> _Data records_
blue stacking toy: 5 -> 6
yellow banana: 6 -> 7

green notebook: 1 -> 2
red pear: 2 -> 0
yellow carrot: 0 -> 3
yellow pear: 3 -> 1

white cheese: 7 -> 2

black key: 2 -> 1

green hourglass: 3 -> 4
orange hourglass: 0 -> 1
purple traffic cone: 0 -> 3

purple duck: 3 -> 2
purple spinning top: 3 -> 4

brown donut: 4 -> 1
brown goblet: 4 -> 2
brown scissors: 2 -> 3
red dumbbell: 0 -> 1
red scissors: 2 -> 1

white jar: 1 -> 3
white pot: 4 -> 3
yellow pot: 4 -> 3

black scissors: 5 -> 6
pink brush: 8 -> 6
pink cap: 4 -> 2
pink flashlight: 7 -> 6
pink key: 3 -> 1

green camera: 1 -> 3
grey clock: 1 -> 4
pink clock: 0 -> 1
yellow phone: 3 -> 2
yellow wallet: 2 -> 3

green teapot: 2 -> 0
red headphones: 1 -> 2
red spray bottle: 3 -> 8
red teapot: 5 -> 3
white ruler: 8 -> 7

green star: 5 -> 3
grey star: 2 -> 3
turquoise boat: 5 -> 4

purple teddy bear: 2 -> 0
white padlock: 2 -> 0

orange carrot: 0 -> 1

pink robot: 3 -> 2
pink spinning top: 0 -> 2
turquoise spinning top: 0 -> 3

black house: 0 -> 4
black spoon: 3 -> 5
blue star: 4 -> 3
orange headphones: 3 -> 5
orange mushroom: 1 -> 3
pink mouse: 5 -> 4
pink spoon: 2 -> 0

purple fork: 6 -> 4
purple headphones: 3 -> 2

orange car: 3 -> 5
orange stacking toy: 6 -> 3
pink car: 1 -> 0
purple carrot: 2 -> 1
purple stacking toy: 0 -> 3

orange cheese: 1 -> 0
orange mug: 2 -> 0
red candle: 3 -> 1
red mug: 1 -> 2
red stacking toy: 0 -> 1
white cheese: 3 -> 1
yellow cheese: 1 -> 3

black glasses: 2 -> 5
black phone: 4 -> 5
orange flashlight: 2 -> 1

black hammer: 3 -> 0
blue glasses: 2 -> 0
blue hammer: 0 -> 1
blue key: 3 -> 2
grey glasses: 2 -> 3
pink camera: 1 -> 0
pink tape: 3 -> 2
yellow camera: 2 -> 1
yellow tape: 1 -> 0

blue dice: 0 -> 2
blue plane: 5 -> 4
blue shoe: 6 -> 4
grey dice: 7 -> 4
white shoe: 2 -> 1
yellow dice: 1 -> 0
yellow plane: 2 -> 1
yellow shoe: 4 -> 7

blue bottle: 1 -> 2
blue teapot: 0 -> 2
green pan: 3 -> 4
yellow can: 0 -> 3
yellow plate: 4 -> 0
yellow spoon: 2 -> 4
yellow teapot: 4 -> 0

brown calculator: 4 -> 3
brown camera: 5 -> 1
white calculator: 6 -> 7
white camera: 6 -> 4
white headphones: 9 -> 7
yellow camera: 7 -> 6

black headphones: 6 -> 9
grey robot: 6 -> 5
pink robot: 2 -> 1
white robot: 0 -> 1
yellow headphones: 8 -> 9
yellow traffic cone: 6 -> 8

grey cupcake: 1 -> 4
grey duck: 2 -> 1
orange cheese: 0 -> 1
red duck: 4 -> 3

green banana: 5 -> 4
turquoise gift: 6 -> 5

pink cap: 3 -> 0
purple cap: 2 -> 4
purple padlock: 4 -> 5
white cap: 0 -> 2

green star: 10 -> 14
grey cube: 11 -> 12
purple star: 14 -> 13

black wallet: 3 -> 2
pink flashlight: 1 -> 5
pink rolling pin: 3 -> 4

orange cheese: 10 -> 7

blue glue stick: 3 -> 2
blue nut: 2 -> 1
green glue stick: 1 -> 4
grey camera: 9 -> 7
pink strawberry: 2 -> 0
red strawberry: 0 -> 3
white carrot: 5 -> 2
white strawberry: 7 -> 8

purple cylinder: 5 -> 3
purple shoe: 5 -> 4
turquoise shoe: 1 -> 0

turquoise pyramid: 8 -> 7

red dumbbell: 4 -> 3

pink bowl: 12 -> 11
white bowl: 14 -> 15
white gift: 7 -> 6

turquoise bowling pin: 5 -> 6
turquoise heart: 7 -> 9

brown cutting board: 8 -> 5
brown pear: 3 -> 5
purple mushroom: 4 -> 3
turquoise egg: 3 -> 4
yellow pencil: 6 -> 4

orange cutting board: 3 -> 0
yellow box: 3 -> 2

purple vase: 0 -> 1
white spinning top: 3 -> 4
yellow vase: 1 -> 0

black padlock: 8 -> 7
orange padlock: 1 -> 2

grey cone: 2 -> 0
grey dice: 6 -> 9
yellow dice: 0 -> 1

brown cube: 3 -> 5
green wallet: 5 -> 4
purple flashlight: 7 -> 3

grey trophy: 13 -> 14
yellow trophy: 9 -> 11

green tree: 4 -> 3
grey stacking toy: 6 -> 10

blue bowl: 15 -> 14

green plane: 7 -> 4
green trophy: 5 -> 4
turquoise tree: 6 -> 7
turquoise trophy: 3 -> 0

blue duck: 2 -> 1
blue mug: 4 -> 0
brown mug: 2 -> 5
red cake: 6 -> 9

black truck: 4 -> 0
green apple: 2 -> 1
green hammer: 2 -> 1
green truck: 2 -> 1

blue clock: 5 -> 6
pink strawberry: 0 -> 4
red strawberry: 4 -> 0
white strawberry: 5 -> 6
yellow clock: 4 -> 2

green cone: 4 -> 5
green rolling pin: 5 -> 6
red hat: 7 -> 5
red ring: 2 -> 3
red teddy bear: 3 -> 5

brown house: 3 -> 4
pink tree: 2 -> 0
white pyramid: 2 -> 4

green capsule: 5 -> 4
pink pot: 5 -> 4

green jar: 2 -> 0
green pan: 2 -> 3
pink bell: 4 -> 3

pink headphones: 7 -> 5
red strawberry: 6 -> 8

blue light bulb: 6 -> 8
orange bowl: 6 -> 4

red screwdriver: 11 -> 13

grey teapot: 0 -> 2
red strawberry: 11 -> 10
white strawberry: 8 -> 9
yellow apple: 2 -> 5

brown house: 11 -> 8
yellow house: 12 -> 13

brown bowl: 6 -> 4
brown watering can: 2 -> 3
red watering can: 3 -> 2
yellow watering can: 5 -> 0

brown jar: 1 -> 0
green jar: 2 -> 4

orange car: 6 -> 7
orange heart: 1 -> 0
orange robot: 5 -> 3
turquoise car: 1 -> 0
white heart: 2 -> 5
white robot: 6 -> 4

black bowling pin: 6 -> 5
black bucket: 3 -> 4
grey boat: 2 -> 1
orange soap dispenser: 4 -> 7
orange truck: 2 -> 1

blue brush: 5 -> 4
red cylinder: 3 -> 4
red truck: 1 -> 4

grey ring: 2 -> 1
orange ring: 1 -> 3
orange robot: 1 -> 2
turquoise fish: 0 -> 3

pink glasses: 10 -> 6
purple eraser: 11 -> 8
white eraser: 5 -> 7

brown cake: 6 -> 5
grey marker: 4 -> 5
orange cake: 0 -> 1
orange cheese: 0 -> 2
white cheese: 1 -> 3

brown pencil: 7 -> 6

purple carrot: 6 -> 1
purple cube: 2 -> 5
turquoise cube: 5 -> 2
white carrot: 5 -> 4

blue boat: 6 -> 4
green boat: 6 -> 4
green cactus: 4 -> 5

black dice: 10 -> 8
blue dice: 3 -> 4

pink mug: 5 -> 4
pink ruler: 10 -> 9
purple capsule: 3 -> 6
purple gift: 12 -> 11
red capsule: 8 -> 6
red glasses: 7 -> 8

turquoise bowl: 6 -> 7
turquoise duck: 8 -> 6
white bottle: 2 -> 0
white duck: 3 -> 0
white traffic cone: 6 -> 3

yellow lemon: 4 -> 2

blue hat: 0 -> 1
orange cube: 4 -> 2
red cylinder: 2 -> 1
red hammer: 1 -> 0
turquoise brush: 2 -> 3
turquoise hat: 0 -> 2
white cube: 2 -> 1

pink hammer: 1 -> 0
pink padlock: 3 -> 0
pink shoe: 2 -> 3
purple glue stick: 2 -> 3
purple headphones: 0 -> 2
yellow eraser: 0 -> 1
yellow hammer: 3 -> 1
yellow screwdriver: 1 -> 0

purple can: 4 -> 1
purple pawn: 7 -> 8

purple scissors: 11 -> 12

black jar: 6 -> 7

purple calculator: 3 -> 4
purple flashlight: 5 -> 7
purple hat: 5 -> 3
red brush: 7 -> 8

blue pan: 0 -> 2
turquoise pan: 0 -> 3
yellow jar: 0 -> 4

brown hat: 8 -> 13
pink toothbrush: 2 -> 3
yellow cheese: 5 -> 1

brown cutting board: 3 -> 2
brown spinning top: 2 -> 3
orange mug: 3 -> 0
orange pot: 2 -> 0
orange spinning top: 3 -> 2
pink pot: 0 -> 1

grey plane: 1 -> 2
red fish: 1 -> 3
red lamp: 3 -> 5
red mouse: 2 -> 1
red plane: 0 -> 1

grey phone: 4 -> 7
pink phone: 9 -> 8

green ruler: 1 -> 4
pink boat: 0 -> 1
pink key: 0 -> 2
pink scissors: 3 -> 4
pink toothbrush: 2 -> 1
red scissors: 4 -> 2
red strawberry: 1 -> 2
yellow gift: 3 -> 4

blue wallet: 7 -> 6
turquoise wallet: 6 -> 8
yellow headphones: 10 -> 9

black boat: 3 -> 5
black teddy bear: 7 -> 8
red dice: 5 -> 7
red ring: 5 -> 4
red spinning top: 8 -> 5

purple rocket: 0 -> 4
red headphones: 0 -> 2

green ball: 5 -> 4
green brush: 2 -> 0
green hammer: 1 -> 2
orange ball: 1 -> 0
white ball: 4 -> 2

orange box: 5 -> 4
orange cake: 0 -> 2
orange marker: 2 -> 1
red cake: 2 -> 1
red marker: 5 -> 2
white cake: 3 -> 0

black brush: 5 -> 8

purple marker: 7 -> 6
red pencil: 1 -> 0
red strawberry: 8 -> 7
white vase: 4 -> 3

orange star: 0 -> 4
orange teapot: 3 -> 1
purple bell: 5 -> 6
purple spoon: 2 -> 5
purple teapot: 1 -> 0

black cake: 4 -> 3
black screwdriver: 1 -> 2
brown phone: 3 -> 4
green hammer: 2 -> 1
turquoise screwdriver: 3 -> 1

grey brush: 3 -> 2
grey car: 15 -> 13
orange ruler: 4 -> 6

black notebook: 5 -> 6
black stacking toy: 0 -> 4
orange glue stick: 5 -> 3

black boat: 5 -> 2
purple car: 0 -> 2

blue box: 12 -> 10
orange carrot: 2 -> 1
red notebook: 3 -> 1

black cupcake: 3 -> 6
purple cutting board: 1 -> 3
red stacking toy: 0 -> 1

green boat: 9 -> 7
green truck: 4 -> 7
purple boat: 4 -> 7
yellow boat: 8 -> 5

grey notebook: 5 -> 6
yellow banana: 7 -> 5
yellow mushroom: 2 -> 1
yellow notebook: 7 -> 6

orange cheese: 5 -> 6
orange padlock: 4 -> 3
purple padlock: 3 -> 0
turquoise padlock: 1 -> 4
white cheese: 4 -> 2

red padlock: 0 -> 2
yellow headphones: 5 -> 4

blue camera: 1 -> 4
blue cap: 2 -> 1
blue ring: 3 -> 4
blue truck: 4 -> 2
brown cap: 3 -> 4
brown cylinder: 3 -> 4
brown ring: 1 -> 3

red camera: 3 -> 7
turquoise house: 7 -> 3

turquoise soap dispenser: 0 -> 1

> _Exercise_
Everything from the first line of the listing above through the line holding "pink cap: 4 -> 2" must be retyped exactly; nothing else belongs in the reply.

> _Solution for this exercise_
blue stacking toy: 5 -> 6
yellow banana: 6 -> 7

green notebook: 1 -> 2
red pear: 2 -> 0
yellow carrot: 0 -> 3
yellow pear: 3 -> 1

white cheese: 7 -> 2

black key: 2 -> 1

green hourglass: 3 -> 4
orange hourglass: 0 -> 1
purple traffic cone: 0 -> 3

purple duck: 3 -> 2
purple spinning top: 3 -> 4

brown donut: 4 -> 1
brown goblet: 4 -> 2
brown scissors: 2 -> 3
red dumbbell: 0 -> 1
red scissors: 2 -> 1

white jar: 1 -> 3
white pot: 4 -> 3
yellow pot: 4 -> 3

black scissors: 5 -> 6
pink brush: 8 -> 6
pink cap: 4 -> 2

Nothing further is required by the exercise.